------ EXTRACTED DATA ------

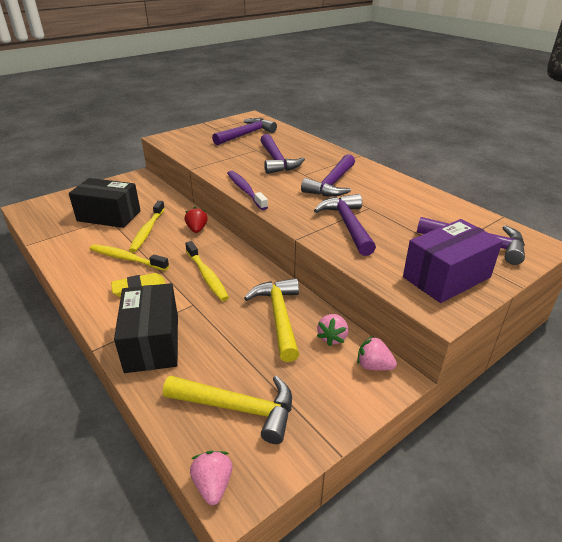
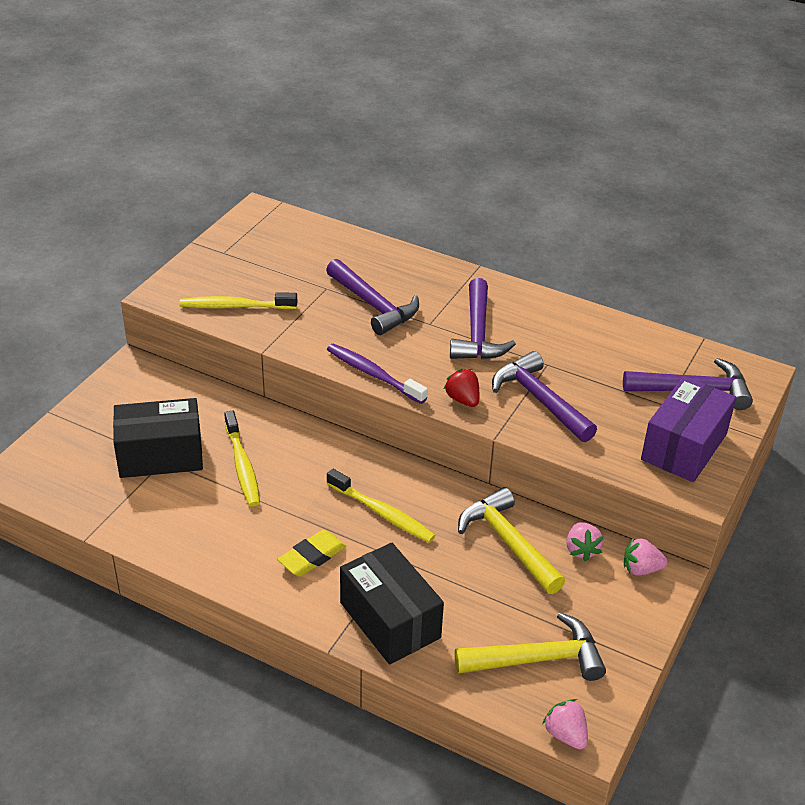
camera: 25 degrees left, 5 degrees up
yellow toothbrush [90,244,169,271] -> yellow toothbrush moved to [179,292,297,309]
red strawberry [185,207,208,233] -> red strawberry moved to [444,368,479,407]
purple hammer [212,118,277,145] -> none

------
------ EXTRACTED DATA ------

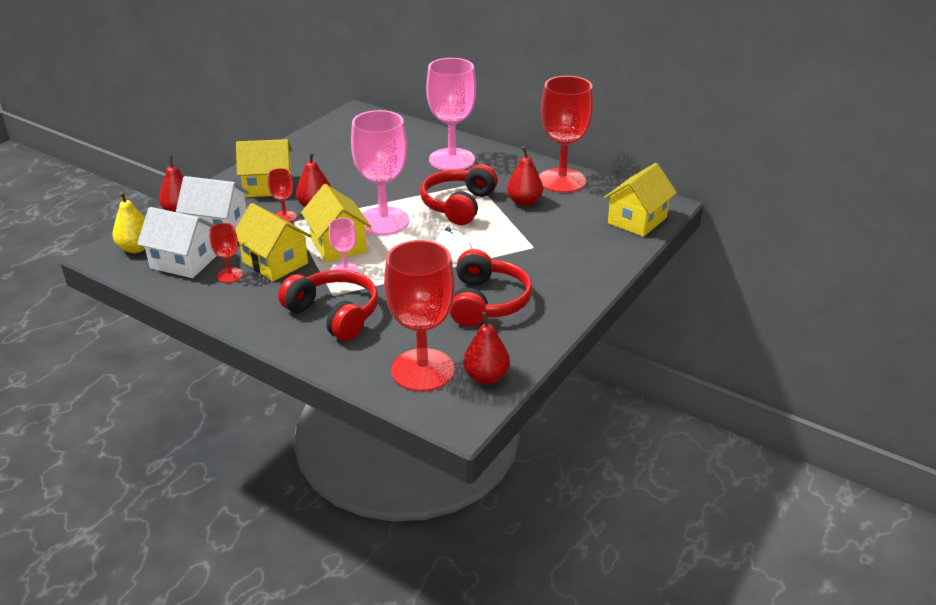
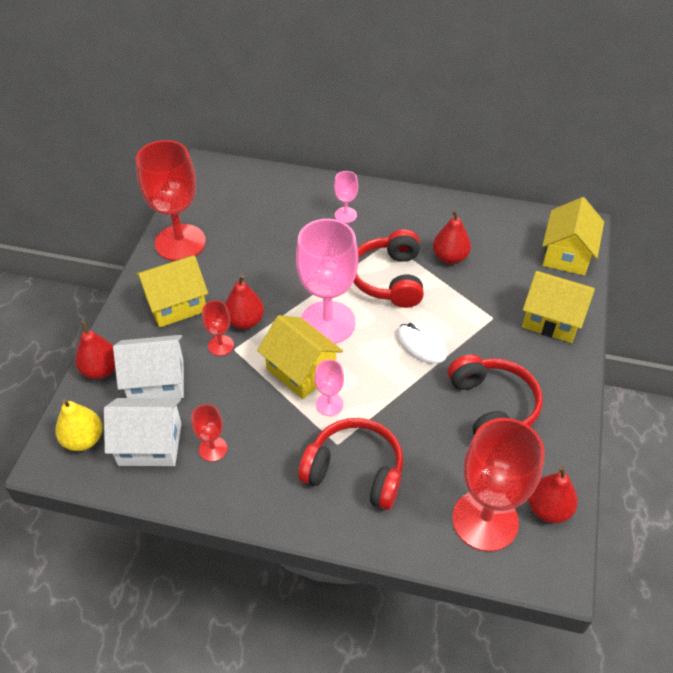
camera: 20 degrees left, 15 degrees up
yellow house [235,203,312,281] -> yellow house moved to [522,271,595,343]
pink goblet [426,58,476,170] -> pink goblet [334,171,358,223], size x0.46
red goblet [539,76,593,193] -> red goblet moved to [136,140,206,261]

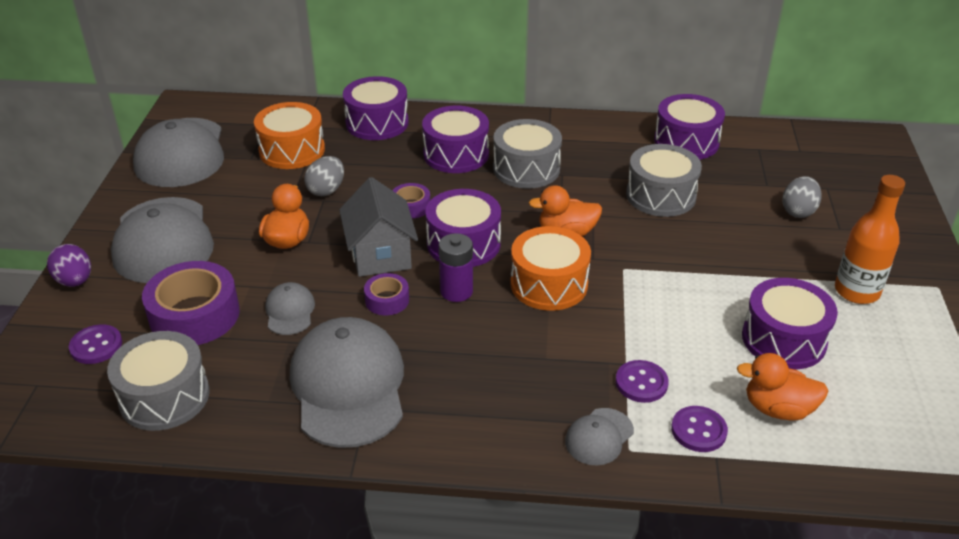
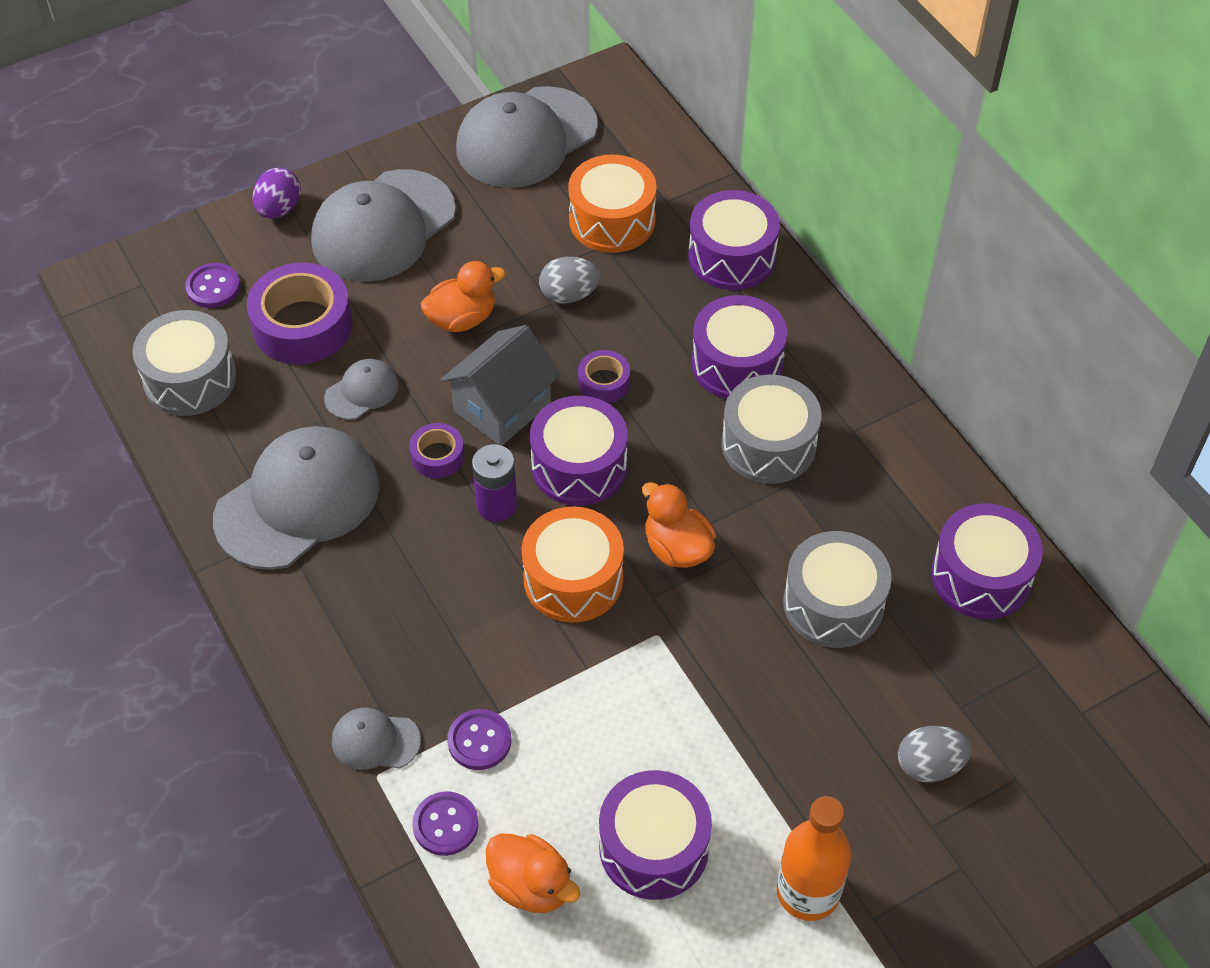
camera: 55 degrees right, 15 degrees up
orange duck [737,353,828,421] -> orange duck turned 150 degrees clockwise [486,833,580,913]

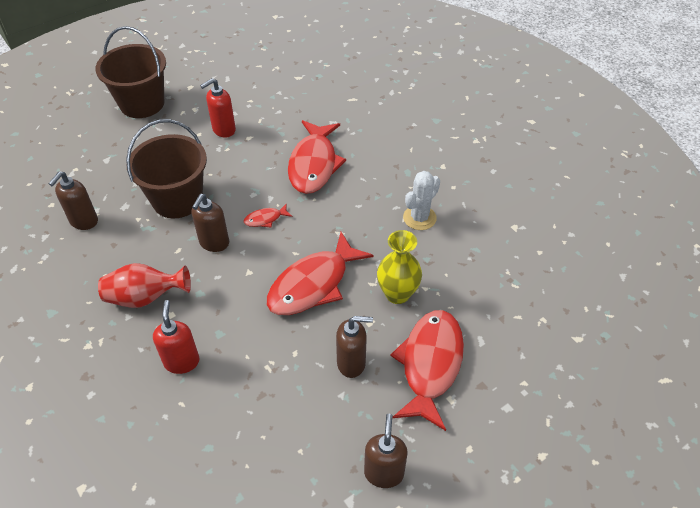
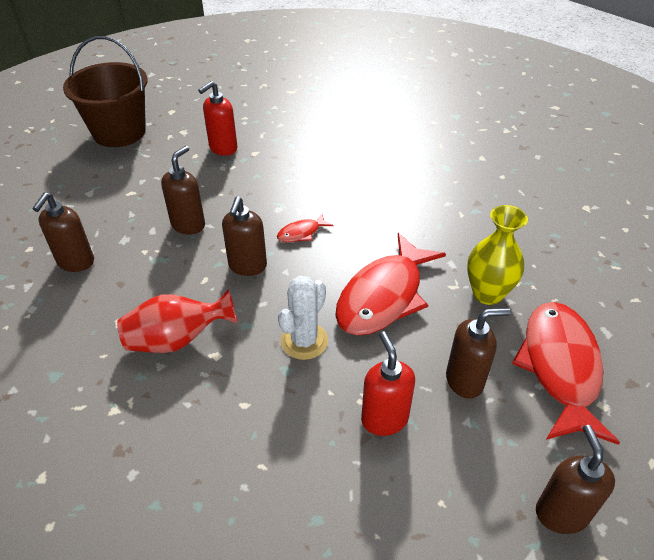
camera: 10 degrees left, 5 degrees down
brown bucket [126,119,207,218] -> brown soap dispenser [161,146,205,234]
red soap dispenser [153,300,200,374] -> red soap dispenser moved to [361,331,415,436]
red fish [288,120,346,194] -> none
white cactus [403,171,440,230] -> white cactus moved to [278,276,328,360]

------

Lines wanted from the listing above: the line with "camera: 10 degrees left, 5 degrees down" up to and including the line with "white cactus [403,171,440,230]". Please write them out exactly, adding nothing else.

> **SOLVED PROBLEM**
camera: 10 degrees left, 5 degrees down
brown bucket [126,119,207,218] -> brown soap dispenser [161,146,205,234]
red soap dispenser [153,300,200,374] -> red soap dispenser moved to [361,331,415,436]
red fish [288,120,346,194] -> none
white cactus [403,171,440,230] -> white cactus moved to [278,276,328,360]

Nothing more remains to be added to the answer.